» **EXERCISE DESCRIPTION**
Copy the data that appears below exactly. Drop the pictures.

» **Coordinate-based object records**
---+---
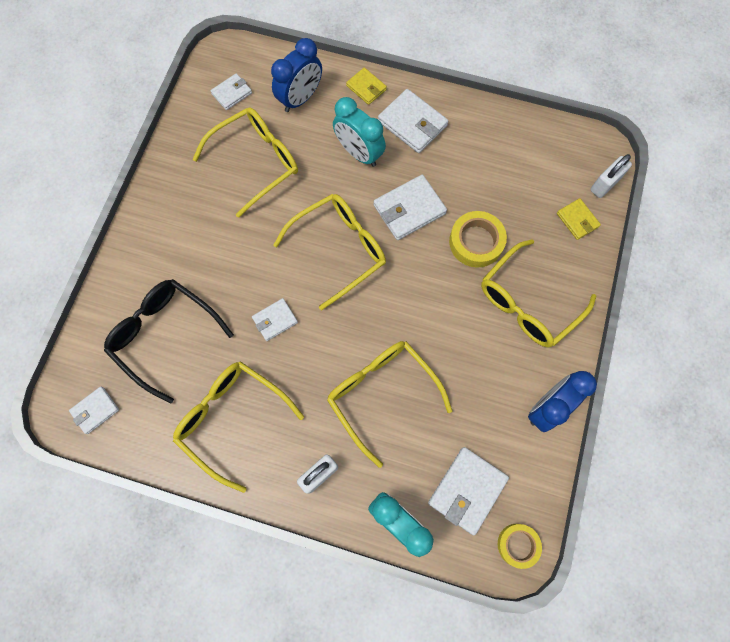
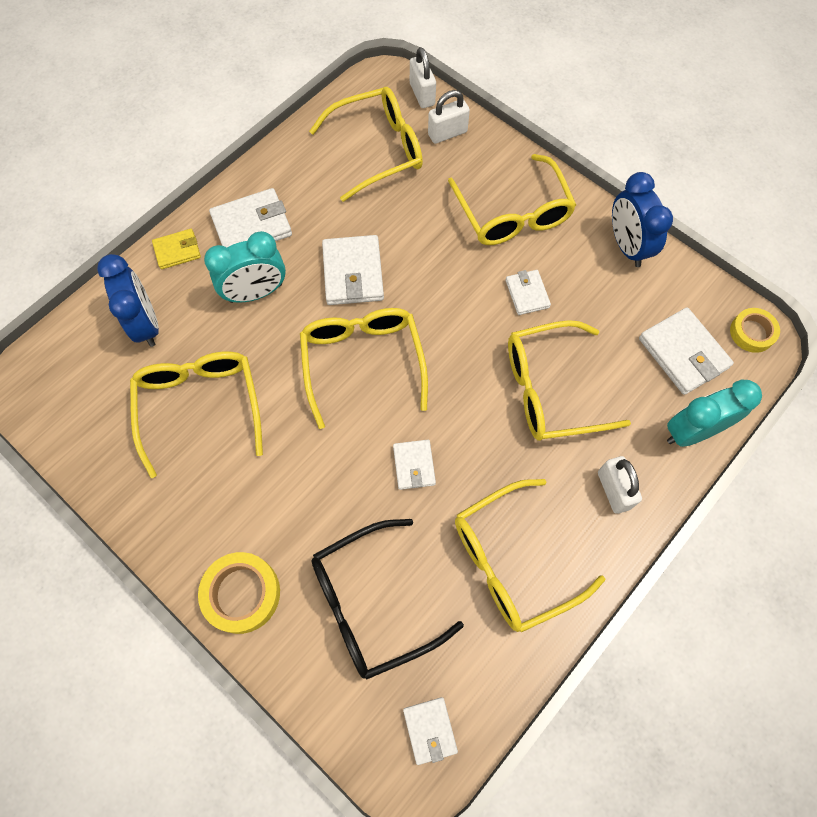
camera: 65 degrees left, 5 degrees down
white wallet [210,73,252,110] -> white wallet moved to [506,270,551,315]
yellow tape [449,211,507,268] -> yellow tape moved to [198,552,280,634]
yellow wallet [557,198,601,240] -> white padlock [428,90,470,144]
none -> yellow glasses [309,87,423,202]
---+---
» **ANSWER BOX**
camera: 65 degrees left, 5 degrees down
white wallet [210,73,252,110] -> white wallet moved to [506,270,551,315]
yellow tape [449,211,507,268] -> yellow tape moved to [198,552,280,634]
yellow wallet [557,198,601,240] -> white padlock [428,90,470,144]
none -> yellow glasses [309,87,423,202]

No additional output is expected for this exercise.